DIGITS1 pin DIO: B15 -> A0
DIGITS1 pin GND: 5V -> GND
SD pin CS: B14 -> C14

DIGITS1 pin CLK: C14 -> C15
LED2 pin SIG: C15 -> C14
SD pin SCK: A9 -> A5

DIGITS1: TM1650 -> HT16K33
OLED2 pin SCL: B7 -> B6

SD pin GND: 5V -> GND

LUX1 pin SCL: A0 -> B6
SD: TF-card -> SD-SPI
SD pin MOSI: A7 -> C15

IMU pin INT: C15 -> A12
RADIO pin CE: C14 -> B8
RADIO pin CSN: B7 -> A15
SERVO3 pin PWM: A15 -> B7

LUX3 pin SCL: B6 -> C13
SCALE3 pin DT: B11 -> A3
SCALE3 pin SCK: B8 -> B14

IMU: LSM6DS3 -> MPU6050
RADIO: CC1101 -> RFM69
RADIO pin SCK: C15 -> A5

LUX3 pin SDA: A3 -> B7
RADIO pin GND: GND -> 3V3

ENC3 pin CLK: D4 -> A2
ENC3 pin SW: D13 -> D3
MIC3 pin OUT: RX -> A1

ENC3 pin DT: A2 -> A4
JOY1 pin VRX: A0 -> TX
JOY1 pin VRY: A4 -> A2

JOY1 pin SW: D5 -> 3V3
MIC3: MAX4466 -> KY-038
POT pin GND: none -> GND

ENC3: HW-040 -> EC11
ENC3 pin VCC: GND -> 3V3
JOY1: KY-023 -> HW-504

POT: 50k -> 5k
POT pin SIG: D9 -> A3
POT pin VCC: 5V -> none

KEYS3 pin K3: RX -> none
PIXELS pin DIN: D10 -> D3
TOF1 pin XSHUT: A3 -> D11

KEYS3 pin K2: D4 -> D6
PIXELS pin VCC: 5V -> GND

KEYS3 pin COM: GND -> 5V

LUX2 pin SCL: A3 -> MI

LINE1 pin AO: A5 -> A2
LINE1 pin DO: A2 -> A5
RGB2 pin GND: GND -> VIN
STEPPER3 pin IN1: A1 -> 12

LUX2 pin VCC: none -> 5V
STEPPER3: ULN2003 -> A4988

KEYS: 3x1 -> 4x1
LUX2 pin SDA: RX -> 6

========================================================================

• WHAT IS BEING ASKED
The line containing "PIXELS pin VCC: 5V -> GND" opens the range, and the last line of the entries closes it; copy that range exactly.

• ANSWER BOX
PIXELS pin VCC: 5V -> GND

KEYS3 pin COM: GND -> 5V

LUX2 pin SCL: A3 -> MI

LINE1 pin AO: A5 -> A2
LINE1 pin DO: A2 -> A5
RGB2 pin GND: GND -> VIN
STEPPER3 pin IN1: A1 -> 12

LUX2 pin VCC: none -> 5V
STEPPER3: ULN2003 -> A4988

KEYS: 3x1 -> 4x1
LUX2 pin SDA: RX -> 6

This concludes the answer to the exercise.